(PROBLEM TO WORK ON)
Please copy every row below word for word, leaving out the pictures.

(ENTRIES)
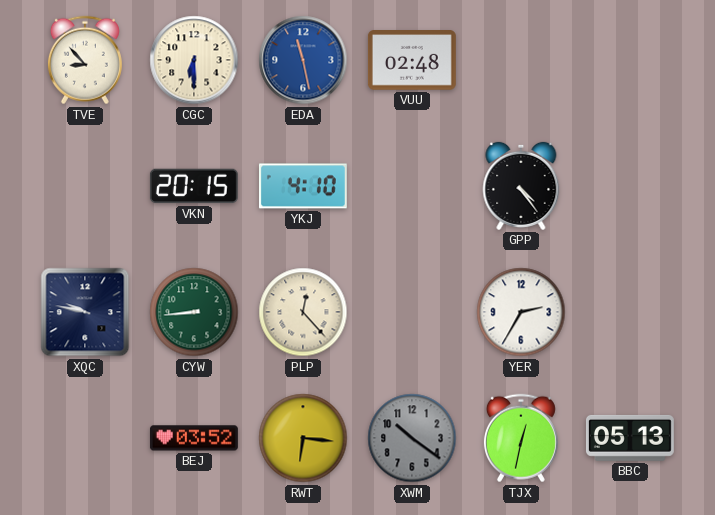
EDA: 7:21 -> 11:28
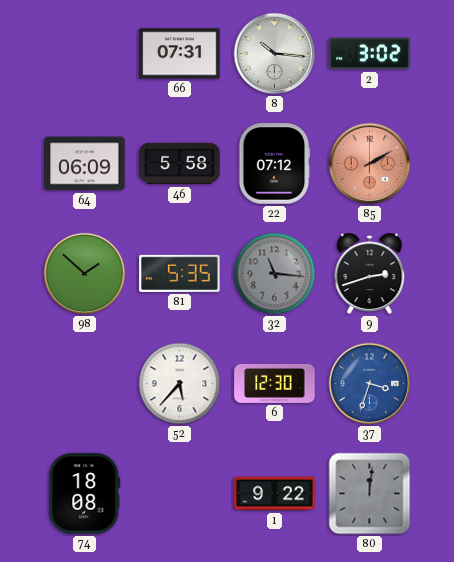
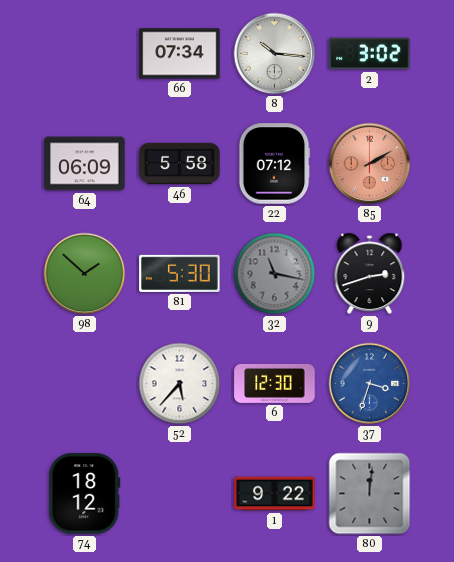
66: 07:31 -> 07:34
81: 5:35 -> 5:30
32: 11:16 -> 11:17
74: 18:08 -> 18:12
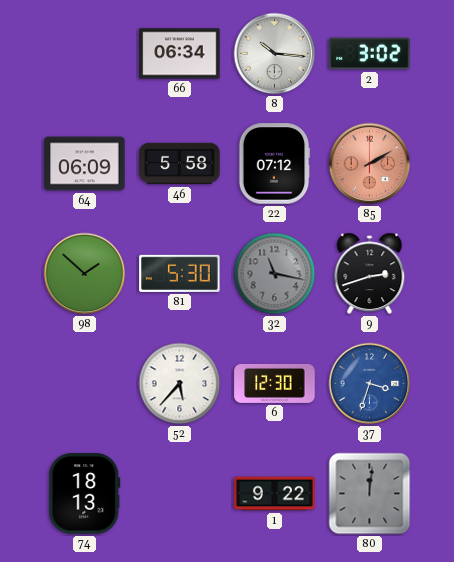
66: 07:34 -> 06:34
74: 18:12 -> 18:13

(WORKED ANSWER)
EDA: 7:21 -> 11:28
66: 07:31 -> 07:34
81: 5:35 -> 5:30
32: 11:16 -> 11:17
74: 18:08 -> 18:12
66: 07:34 -> 06:34
74: 18:12 -> 18:13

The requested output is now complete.